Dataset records
- - -
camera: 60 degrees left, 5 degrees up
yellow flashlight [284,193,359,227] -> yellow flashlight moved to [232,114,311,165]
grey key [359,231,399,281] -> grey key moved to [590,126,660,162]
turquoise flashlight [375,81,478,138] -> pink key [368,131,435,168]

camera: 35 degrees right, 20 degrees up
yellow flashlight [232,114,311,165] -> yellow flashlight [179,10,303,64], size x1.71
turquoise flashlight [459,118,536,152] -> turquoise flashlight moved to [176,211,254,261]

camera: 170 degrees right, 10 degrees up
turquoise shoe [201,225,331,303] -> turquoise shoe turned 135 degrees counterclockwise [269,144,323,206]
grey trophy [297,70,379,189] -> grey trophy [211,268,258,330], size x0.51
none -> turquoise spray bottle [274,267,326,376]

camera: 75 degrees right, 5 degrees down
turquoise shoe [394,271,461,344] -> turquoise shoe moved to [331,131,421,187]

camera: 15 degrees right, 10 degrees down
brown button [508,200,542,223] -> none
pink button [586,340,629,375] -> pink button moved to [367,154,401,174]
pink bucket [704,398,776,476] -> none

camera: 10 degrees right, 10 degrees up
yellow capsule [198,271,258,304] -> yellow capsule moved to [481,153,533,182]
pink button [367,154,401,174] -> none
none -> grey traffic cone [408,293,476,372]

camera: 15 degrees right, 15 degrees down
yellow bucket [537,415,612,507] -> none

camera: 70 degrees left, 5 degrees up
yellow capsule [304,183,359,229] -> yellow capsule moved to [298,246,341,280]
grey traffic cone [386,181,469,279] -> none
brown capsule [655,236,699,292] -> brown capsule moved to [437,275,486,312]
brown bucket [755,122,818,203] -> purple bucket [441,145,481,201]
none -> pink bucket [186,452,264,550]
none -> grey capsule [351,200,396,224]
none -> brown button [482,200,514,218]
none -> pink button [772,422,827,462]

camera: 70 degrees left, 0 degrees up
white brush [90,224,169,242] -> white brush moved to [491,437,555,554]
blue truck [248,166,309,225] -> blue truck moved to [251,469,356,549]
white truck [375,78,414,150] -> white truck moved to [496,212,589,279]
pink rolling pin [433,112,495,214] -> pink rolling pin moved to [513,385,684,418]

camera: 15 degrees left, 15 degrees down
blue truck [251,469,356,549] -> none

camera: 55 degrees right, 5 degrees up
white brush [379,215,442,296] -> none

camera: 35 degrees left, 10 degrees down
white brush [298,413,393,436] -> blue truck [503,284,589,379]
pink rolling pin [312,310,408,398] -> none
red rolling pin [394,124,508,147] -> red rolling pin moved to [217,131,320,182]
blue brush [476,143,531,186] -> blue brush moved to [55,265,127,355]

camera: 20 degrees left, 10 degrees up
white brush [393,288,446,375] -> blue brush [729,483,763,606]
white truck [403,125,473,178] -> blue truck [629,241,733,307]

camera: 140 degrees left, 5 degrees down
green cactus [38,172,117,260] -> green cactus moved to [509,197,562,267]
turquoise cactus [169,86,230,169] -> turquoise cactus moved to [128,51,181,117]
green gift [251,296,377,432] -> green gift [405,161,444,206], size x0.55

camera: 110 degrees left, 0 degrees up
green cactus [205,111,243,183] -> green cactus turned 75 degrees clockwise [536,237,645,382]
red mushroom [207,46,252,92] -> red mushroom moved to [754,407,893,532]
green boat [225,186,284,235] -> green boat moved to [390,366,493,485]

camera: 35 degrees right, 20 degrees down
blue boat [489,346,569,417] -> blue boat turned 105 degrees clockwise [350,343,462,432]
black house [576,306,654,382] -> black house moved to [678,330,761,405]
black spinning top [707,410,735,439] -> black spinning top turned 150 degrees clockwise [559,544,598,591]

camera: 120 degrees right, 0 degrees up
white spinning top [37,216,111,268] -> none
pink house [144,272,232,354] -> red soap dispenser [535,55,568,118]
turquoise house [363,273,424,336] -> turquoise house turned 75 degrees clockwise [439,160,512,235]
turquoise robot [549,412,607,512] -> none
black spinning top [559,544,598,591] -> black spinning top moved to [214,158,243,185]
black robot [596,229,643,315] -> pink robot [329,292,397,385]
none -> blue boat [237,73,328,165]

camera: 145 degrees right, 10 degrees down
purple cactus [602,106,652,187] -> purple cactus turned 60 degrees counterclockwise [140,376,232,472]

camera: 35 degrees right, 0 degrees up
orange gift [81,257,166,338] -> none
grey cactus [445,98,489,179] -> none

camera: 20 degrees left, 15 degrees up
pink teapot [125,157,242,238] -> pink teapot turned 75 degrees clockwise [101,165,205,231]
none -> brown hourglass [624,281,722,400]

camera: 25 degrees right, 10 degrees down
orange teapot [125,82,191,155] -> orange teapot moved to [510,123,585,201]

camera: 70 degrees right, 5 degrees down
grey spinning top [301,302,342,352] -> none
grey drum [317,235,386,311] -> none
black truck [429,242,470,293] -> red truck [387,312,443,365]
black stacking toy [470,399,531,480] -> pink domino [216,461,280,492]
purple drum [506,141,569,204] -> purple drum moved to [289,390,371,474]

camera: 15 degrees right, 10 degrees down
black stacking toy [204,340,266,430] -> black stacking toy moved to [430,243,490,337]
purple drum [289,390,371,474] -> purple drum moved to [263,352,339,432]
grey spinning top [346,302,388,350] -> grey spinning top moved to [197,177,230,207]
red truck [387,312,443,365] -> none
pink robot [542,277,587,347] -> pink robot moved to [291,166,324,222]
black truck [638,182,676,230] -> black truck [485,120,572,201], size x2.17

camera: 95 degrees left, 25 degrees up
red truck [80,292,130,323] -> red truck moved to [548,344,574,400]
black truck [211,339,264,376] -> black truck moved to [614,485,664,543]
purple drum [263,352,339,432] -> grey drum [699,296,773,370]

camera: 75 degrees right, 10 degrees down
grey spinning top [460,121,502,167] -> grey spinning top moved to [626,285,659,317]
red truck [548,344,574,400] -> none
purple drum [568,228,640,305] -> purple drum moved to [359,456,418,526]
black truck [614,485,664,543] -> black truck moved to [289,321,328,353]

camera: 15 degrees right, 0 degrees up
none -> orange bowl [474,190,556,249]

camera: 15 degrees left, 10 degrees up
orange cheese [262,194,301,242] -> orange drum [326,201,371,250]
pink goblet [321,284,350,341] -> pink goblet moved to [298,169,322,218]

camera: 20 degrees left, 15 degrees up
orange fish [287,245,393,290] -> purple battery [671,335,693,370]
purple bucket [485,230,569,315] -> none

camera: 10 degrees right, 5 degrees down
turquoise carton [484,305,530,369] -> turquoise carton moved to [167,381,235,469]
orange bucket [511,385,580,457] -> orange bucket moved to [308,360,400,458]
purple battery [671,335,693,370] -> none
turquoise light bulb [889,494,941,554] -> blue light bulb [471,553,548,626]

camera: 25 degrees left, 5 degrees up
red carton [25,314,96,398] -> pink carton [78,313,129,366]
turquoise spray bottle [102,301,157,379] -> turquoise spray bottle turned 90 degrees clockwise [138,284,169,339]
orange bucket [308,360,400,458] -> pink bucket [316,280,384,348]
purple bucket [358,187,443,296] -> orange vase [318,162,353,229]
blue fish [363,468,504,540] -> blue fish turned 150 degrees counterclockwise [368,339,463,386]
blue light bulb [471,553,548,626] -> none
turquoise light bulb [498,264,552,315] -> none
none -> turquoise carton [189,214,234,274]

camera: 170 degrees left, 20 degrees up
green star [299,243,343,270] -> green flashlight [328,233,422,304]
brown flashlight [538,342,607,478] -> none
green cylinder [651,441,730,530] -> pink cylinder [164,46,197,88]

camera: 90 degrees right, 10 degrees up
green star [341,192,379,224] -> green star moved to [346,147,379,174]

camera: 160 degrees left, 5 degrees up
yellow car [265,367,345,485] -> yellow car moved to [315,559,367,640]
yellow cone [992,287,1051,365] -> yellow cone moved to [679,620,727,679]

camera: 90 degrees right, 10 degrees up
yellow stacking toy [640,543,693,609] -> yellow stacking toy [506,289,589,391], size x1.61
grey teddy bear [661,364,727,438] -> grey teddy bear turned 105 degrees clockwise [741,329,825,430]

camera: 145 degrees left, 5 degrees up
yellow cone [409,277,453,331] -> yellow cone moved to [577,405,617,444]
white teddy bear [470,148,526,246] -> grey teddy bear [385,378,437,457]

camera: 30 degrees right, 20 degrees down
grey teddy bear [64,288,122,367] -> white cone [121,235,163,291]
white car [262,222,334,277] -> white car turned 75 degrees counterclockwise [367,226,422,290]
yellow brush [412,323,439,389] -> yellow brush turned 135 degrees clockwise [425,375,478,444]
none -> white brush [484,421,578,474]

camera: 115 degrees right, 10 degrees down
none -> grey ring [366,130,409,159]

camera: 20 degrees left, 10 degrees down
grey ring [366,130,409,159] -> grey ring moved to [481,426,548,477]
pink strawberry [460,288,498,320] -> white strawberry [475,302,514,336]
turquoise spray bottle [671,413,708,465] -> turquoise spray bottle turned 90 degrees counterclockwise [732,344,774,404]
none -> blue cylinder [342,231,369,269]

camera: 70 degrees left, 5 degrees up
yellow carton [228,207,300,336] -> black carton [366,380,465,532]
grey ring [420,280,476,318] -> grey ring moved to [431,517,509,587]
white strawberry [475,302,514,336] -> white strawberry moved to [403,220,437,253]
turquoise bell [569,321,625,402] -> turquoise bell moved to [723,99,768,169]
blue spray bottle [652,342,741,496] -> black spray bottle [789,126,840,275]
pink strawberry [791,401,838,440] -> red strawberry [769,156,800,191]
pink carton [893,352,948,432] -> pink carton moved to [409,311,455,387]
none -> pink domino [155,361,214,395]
- - -
__Your goal__
Look above for the line holding "camera: 55 degrees right, 5 degrees up". Print it and every line after it, exactly, through the line holding "black house [576,306,654,382]".

__Output__
camera: 55 degrees right, 5 degrees up
white brush [379,215,442,296] -> none

camera: 35 degrees left, 10 degrees down
white brush [298,413,393,436] -> blue truck [503,284,589,379]
pink rolling pin [312,310,408,398] -> none
red rolling pin [394,124,508,147] -> red rolling pin moved to [217,131,320,182]
blue brush [476,143,531,186] -> blue brush moved to [55,265,127,355]

camera: 20 degrees left, 10 degrees up
white brush [393,288,446,375] -> blue brush [729,483,763,606]
white truck [403,125,473,178] -> blue truck [629,241,733,307]

camera: 140 degrees left, 5 degrees down
green cactus [38,172,117,260] -> green cactus moved to [509,197,562,267]
turquoise cactus [169,86,230,169] -> turquoise cactus moved to [128,51,181,117]
green gift [251,296,377,432] -> green gift [405,161,444,206], size x0.55

camera: 110 degrees left, 0 degrees up
green cactus [205,111,243,183] -> green cactus turned 75 degrees clockwise [536,237,645,382]
red mushroom [207,46,252,92] -> red mushroom moved to [754,407,893,532]
green boat [225,186,284,235] -> green boat moved to [390,366,493,485]

camera: 35 degrees right, 20 degrees down
blue boat [489,346,569,417] -> blue boat turned 105 degrees clockwise [350,343,462,432]
black house [576,306,654,382] -> black house moved to [678,330,761,405]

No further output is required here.